> Try it
Gather every line in the records below that contains the word "blue".

BEGIN Data

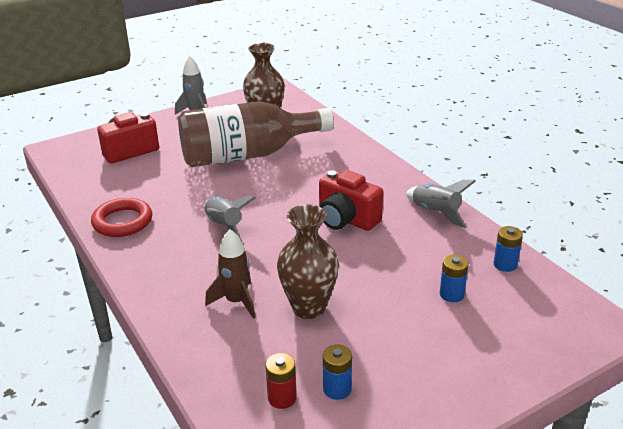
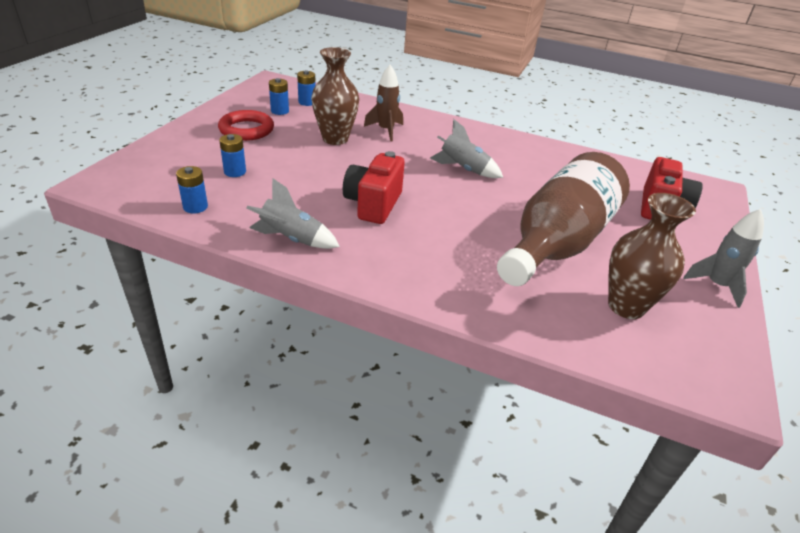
camera: 140 degrees right, 5 degrees up
(122, 222) = (538, 151): red ring -> red ring (246, 130)
(282, 398) = (307, 102): red battery -> blue battery
(346, 220) = (373, 204): red camera -> red camera turned 75 degrees counterclockwise

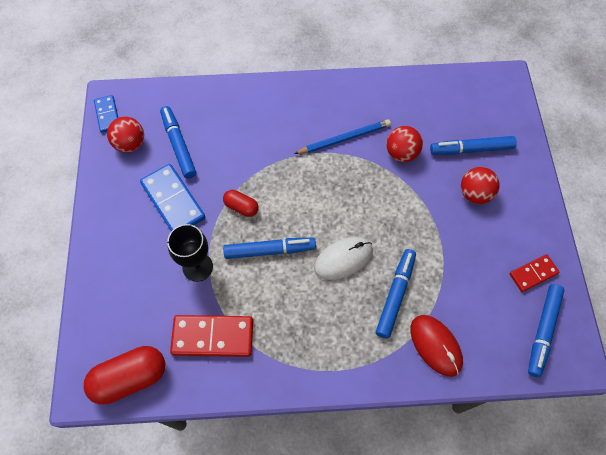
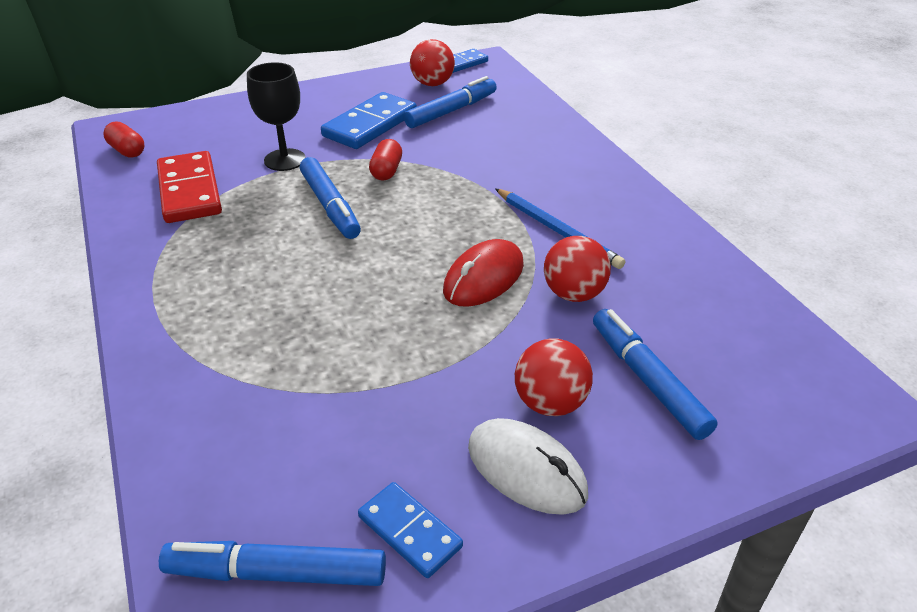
camera: 70 degrees right, 25 degrees down
(130, 378) = (127, 151): red capsule -> red capsule, size x0.54
(343, 259) = (342, 272): white mouse -> white mouse (526, 470)
(395, 295) = (297, 339): blue marker -> none
(435, 345) = (213, 406): red mouse -> red mouse (484, 278)
(533, 273) = (410, 531): red domino -> blue domino

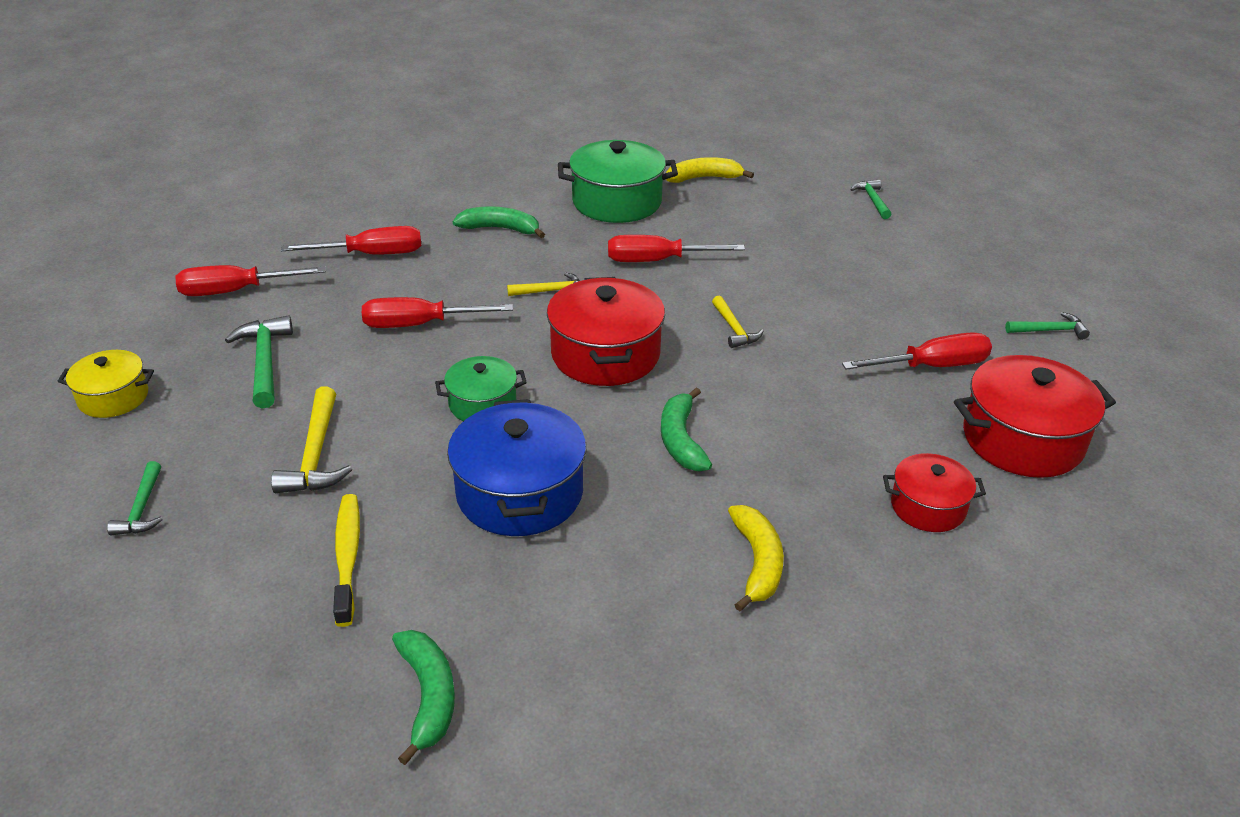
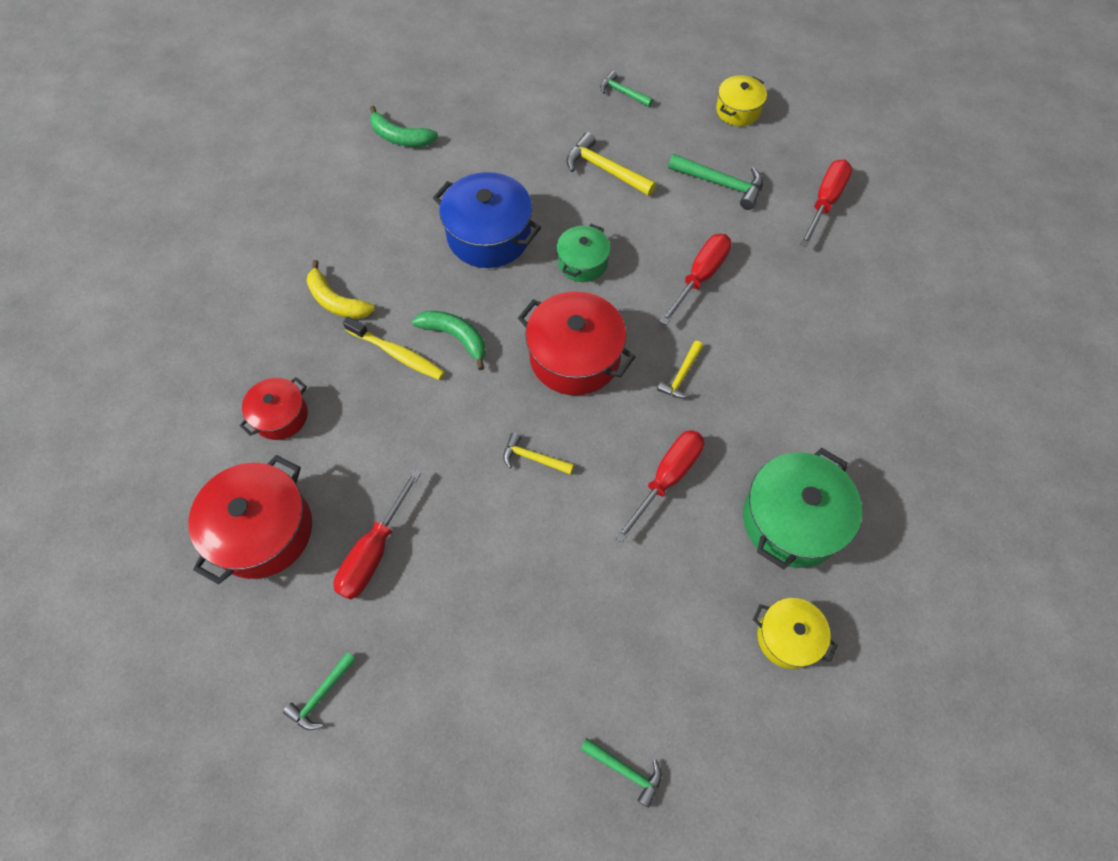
camera: 130 degrees right, 25 degrees up
(347, 556) = (512, 149): yellow toothbrush -> yellow toothbrush (397, 354)
(371, 254) = (823, 296): red screwdriver -> none
(500, 229) = (805, 400): green banana -> none
(704, 178) = (788, 637): yellow banana -> yellow pot

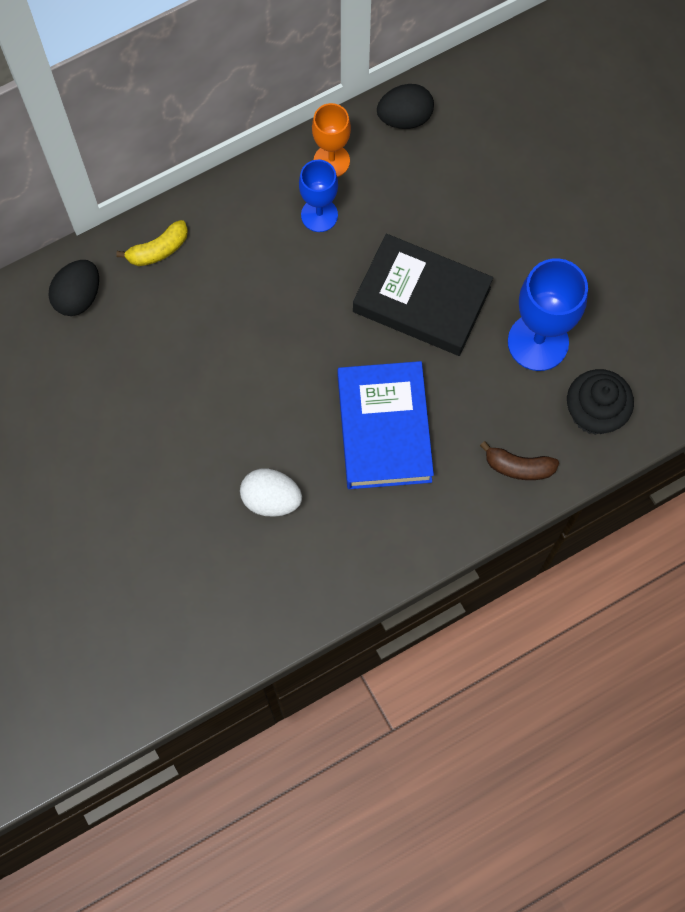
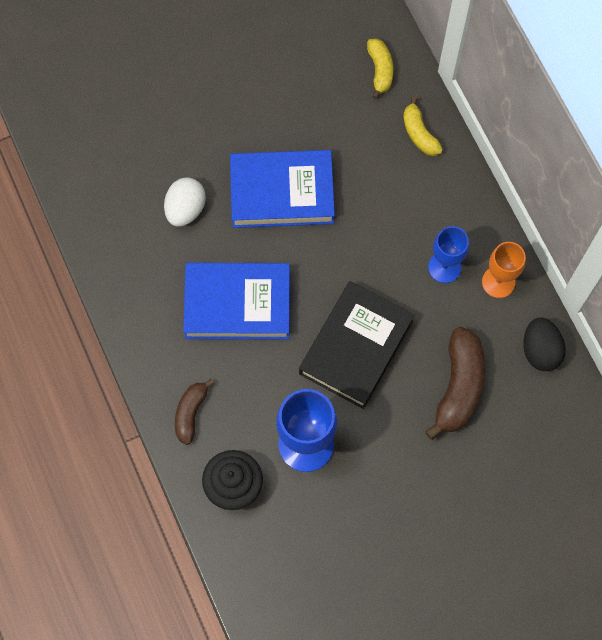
camera: 95 degrees right, 0 degrees up
(78, 297) = (380, 70): black egg -> yellow banana
(242, 392) = (282, 192): none -> blue book
(454, 194) = (458, 386): none -> brown banana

END Data

> Response
(282, 398) = (307, 102): red battery -> blue battery
(395, 295) = (297, 339): blue marker -> none
(533, 273) = (410, 531): red domino -> blue domino
(242, 392) = (282, 192): none -> blue book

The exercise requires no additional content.